What you are asked to do:
Output each entry verbatim. Leave the images out.

Records shown:
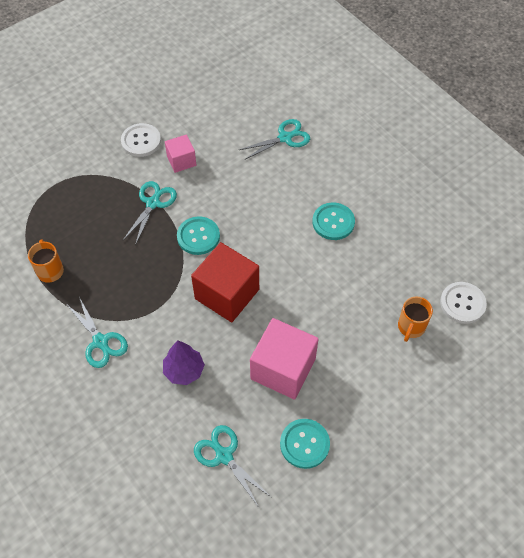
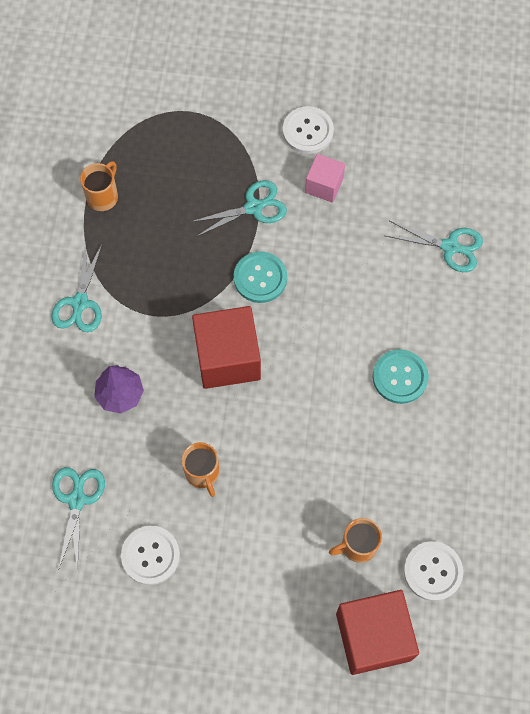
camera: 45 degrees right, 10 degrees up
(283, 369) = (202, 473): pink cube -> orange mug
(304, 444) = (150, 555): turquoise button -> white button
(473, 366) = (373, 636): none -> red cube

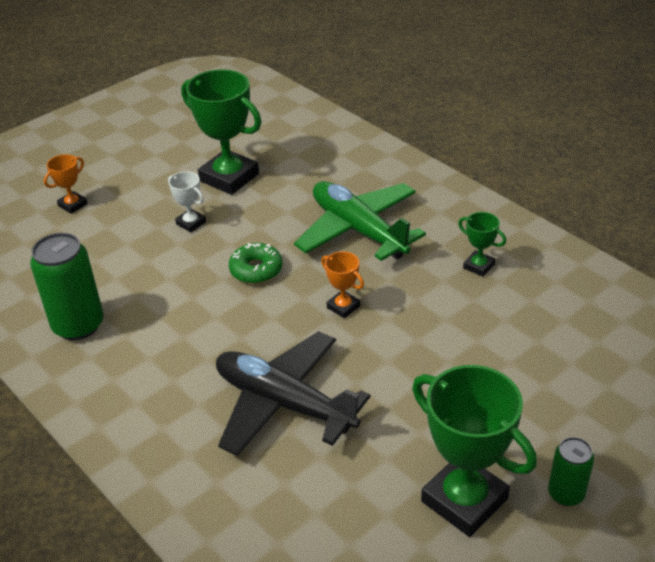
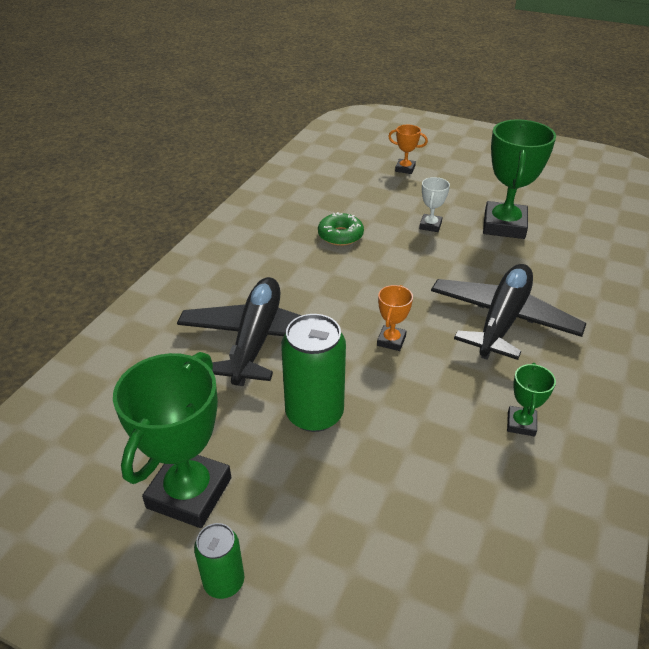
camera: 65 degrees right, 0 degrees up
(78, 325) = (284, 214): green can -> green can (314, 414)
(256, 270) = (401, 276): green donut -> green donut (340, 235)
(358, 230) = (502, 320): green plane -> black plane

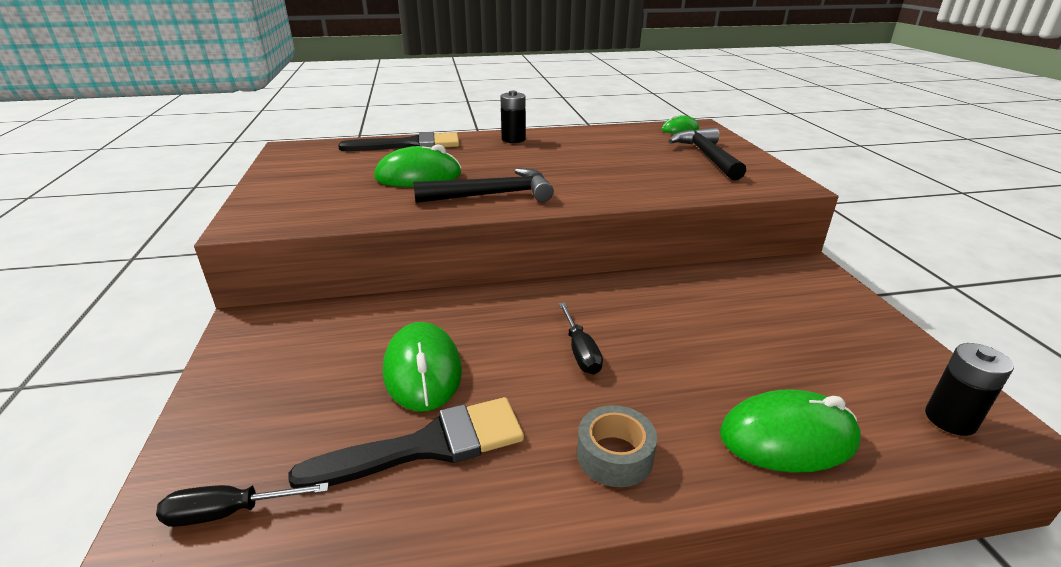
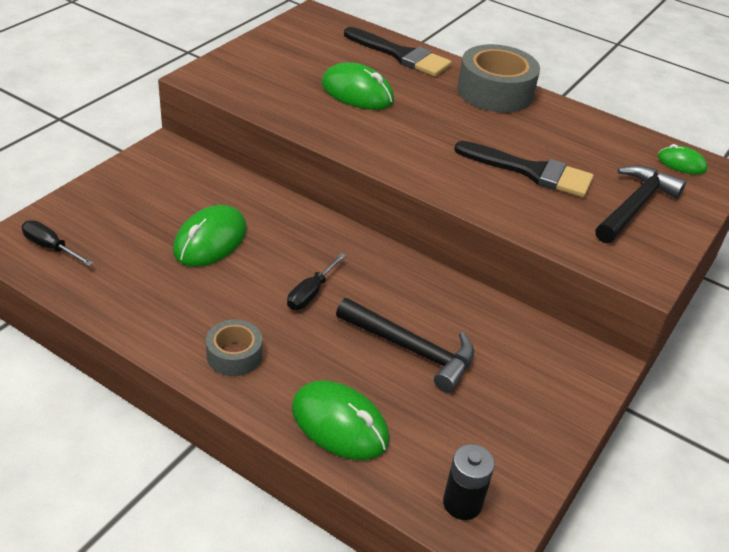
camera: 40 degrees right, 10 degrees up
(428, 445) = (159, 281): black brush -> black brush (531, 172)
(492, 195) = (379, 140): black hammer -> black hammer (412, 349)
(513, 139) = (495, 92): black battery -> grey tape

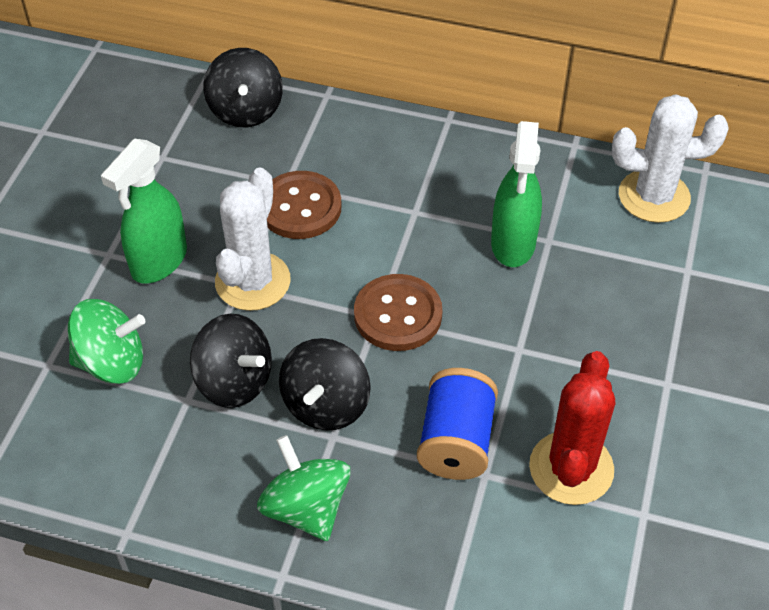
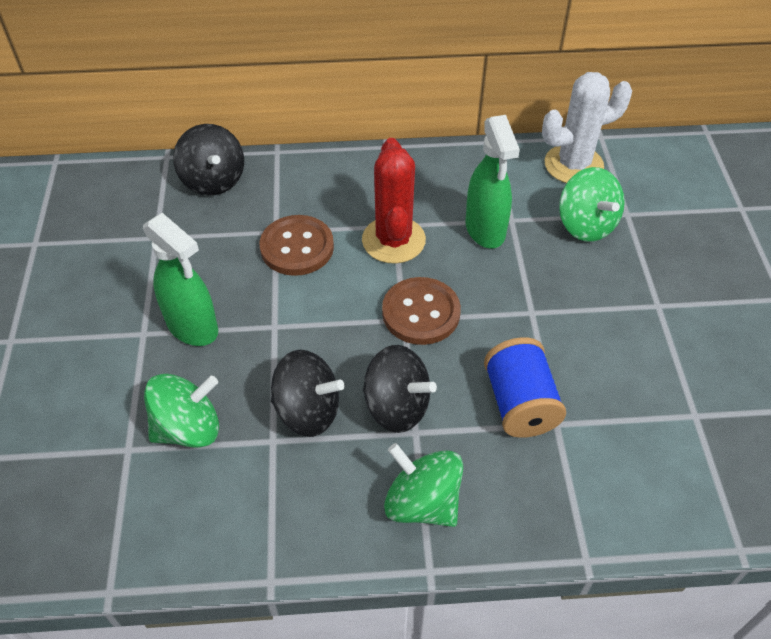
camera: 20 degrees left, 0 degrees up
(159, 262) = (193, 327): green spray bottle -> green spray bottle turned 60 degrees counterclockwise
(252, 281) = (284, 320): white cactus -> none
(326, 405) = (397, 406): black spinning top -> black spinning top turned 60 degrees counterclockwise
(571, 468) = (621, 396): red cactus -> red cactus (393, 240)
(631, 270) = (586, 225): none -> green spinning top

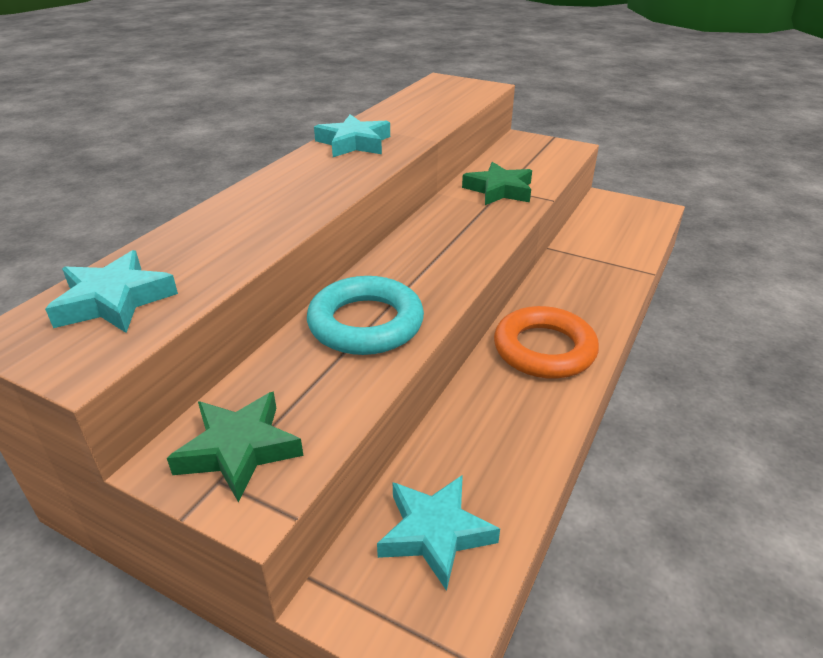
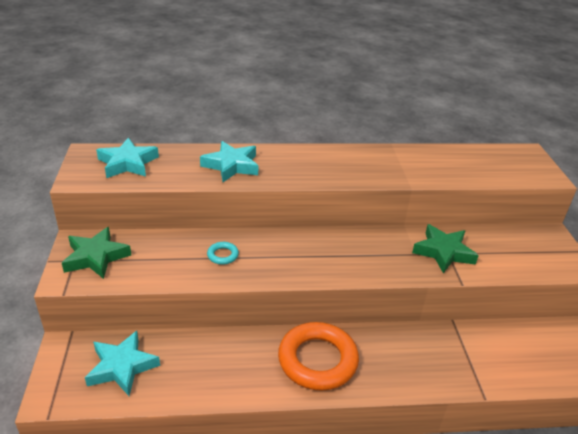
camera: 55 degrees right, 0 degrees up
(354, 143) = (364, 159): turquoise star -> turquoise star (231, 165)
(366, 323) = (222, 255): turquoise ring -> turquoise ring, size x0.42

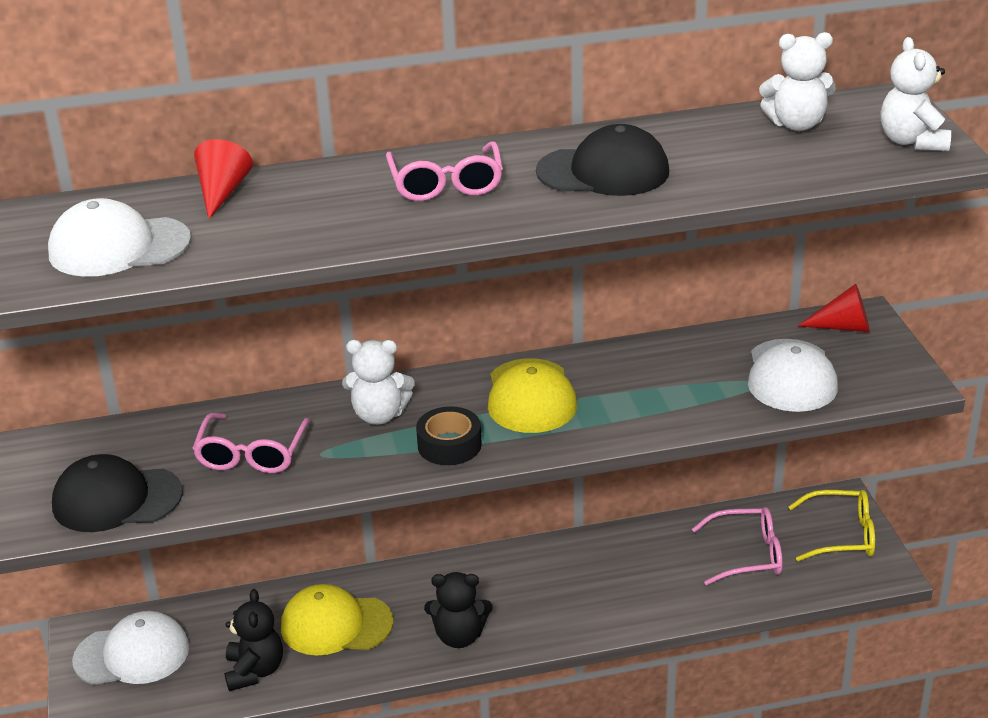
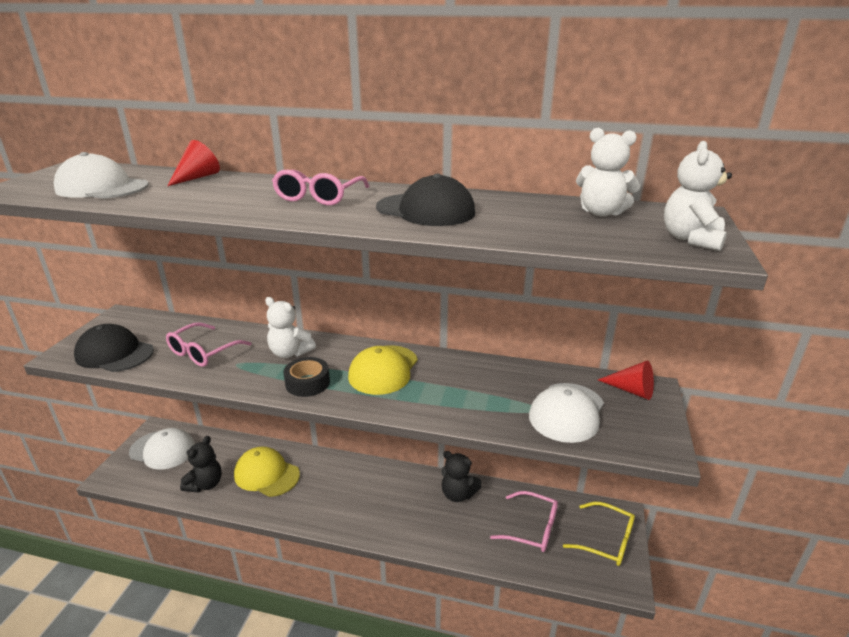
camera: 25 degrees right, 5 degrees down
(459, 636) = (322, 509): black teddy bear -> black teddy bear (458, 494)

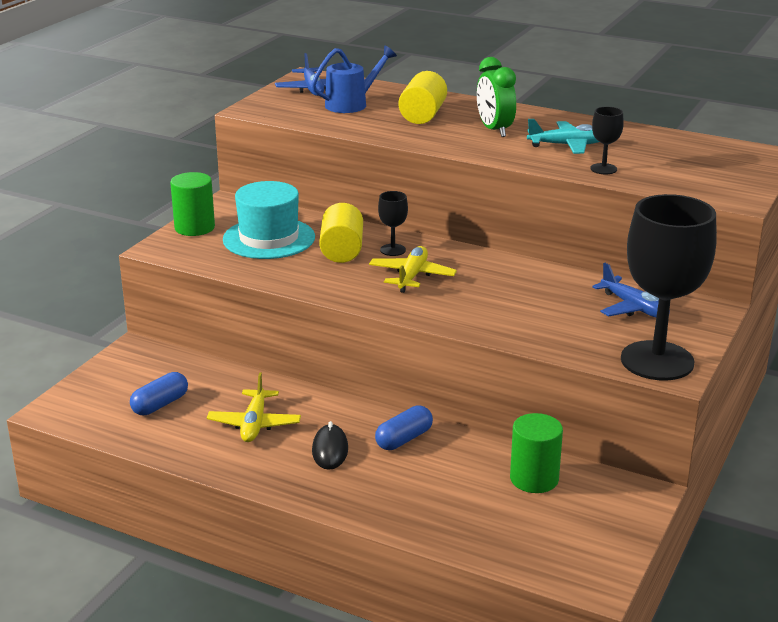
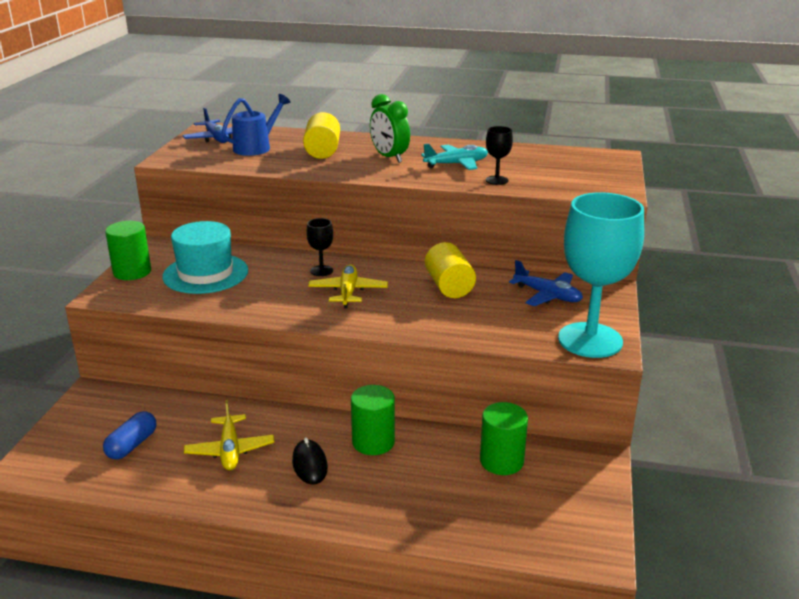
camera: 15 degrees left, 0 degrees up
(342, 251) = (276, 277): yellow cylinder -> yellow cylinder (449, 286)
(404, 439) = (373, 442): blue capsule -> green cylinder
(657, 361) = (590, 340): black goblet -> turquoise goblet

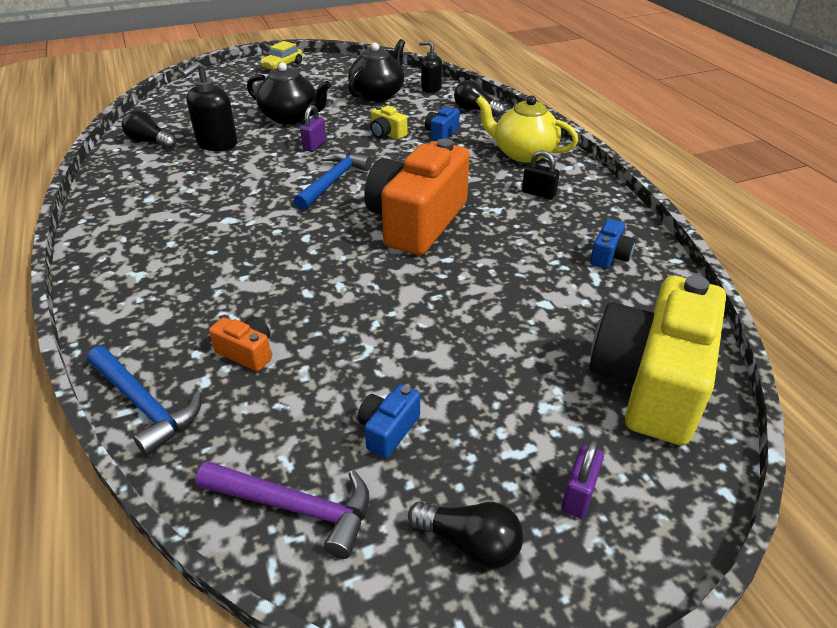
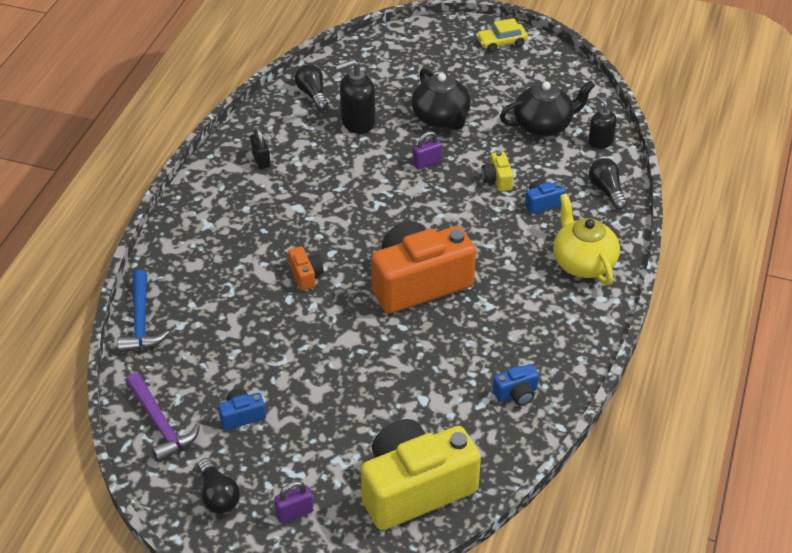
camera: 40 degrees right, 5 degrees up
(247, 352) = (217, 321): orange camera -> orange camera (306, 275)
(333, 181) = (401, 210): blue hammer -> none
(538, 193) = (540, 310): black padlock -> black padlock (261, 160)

Output for this exercise:
camera: 45 degrees right, 10 degrees up
(283, 369) = (202, 473): pink cube -> orange mug
(304, 444) = (150, 555): turquoise button -> white button
(473, 366) = (373, 636): none -> red cube

camera: 65 degrees right, 0 degrees up
(78, 325) = (284, 214): green can -> green can (314, 414)
(256, 270) = (401, 276): green donut -> green donut (340, 235)
(358, 230) = (502, 320): green plane -> black plane

camera: 40 degrees right, 10 degrees up
(428, 445) = (159, 281): black brush -> black brush (531, 172)
(492, 195) = (379, 140): black hammer -> black hammer (412, 349)
(513, 139) = (495, 92): black battery -> grey tape

camera: 20 degrees left, 0 degrees up
(159, 262) = (193, 327): green spray bottle -> green spray bottle turned 60 degrees counterclockwise
(252, 281) = (284, 320): white cactus -> none
(326, 405) = (397, 406): black spinning top -> black spinning top turned 60 degrees counterclockwise
(571, 468) = (621, 396): red cactus -> red cactus (393, 240)
(631, 270) = (586, 225): none -> green spinning top

camera: 55 degrees right, 0 degrees up
(354, 143) = (364, 159): turquoise star -> turquoise star (231, 165)
(366, 323) = (222, 255): turquoise ring -> turquoise ring, size x0.42

camera: 25 degrees right, 5 degrees down
(459, 636) = (322, 509): black teddy bear -> black teddy bear (458, 494)

camera: 15 degrees left, 0 degrees up
(342, 251) = (276, 277): yellow cylinder -> yellow cylinder (449, 286)
(404, 439) = (373, 442): blue capsule -> green cylinder
(657, 361) = (590, 340): black goblet -> turquoise goblet

camera: 40 degrees right, 5 degrees up
(247, 352) = (217, 321): orange camera -> orange camera (306, 275)
(333, 181) = (401, 210): blue hammer -> none
(538, 193) = (540, 310): black padlock -> black padlock (261, 160)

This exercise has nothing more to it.